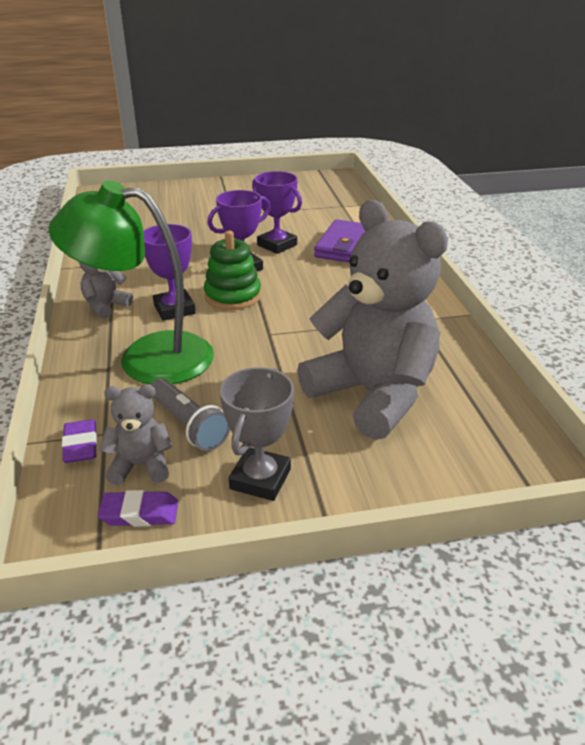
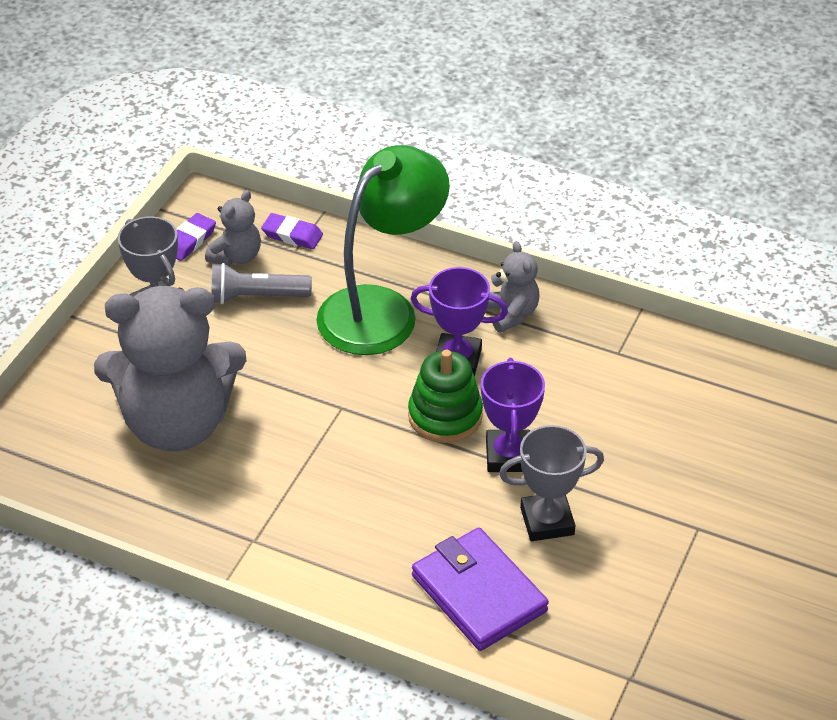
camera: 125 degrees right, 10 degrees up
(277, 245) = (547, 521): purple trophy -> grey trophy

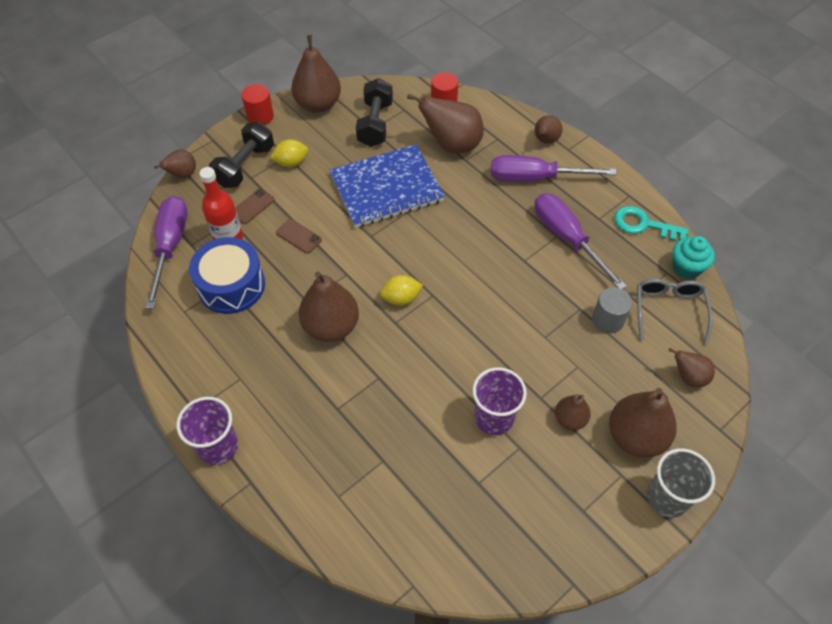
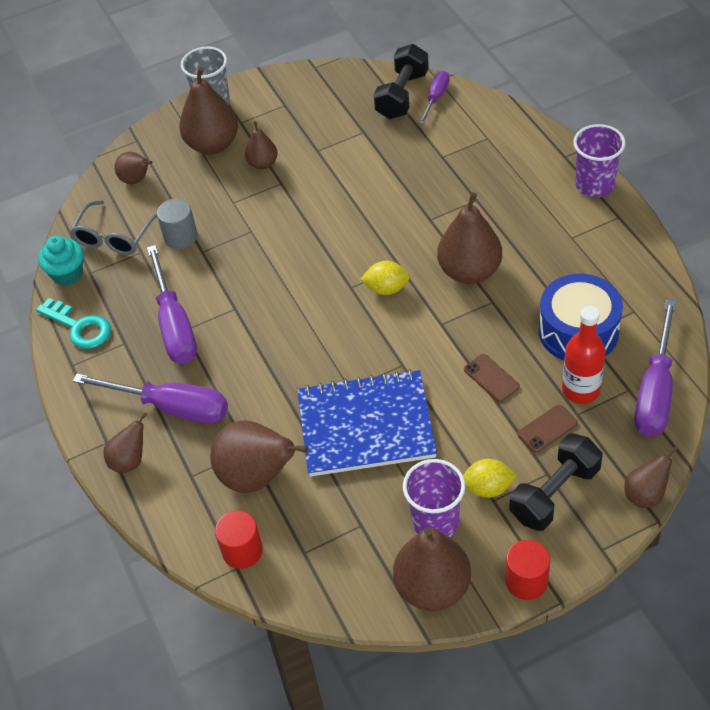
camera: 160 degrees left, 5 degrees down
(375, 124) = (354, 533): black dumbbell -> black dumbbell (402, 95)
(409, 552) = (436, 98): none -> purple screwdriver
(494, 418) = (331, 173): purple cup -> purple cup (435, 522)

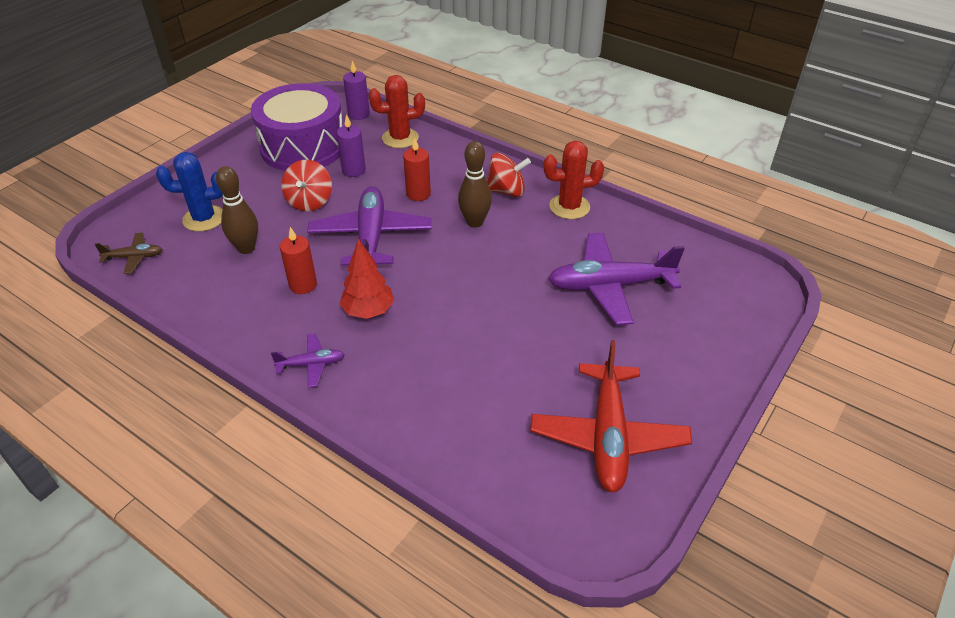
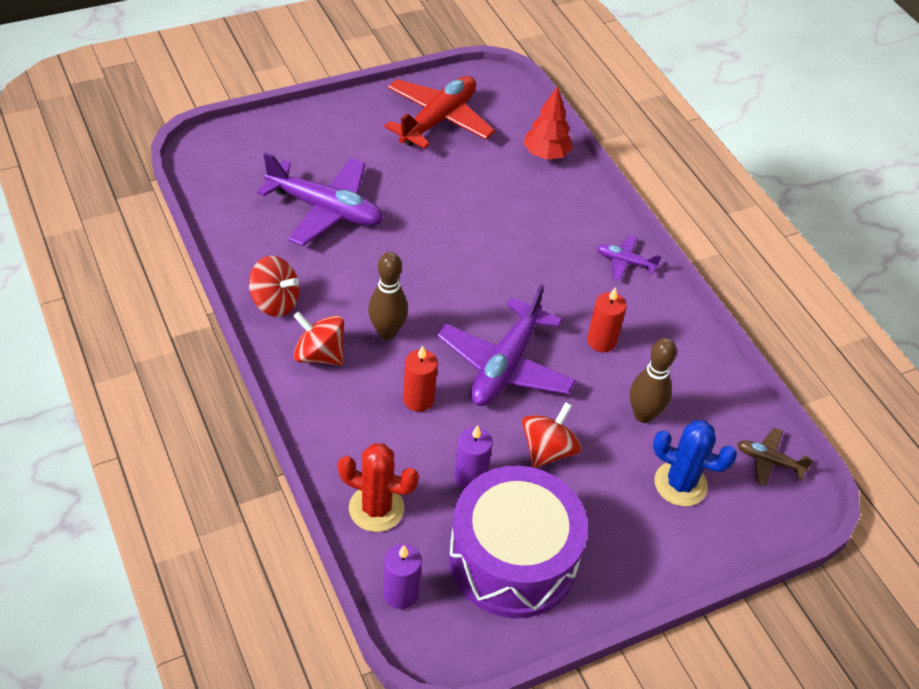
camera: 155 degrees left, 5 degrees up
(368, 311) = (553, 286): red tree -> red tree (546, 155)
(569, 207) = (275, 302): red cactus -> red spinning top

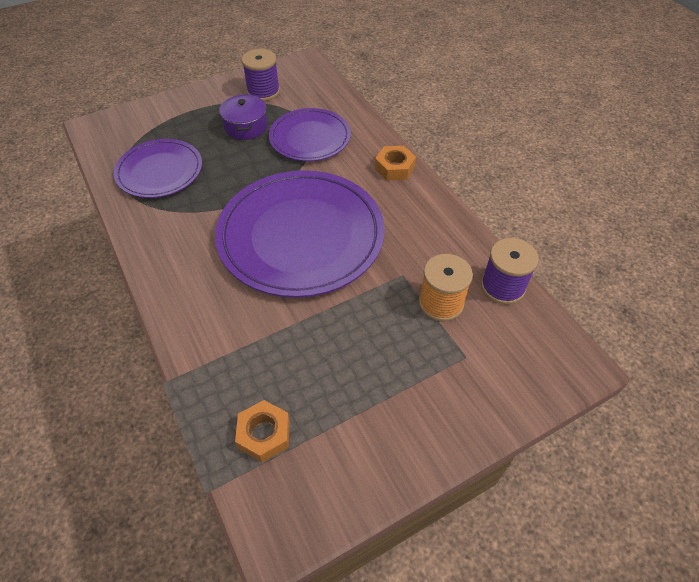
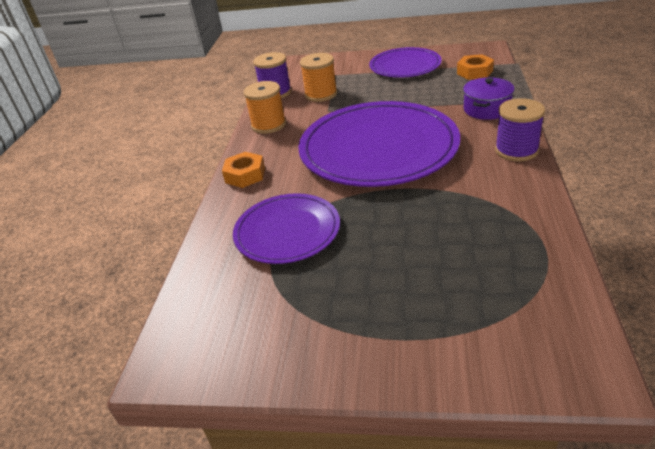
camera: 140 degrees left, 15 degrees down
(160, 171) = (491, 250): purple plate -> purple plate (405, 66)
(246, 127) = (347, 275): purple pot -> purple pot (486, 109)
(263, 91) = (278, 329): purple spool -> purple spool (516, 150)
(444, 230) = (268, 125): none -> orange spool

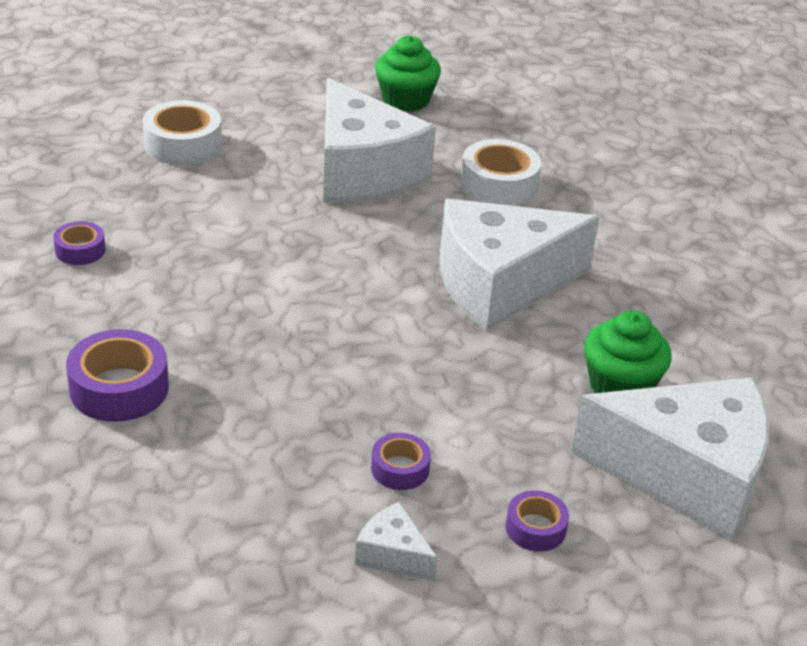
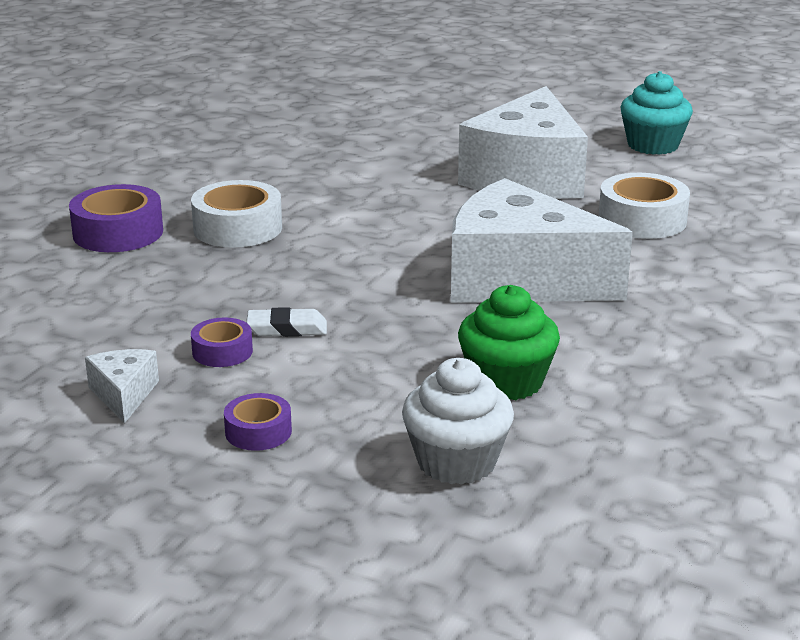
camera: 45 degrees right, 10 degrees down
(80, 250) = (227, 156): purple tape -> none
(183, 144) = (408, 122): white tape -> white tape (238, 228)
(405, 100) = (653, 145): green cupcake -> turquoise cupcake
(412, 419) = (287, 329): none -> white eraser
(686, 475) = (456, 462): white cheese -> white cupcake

* **WHAT IS NEEDED**
Scan the data above for the word "cupcake". Copy every line in which it is found.

* **THE COMPLETED TASK**
(405, 100) = (653, 145): green cupcake -> turquoise cupcake
(686, 475) = (456, 462): white cheese -> white cupcake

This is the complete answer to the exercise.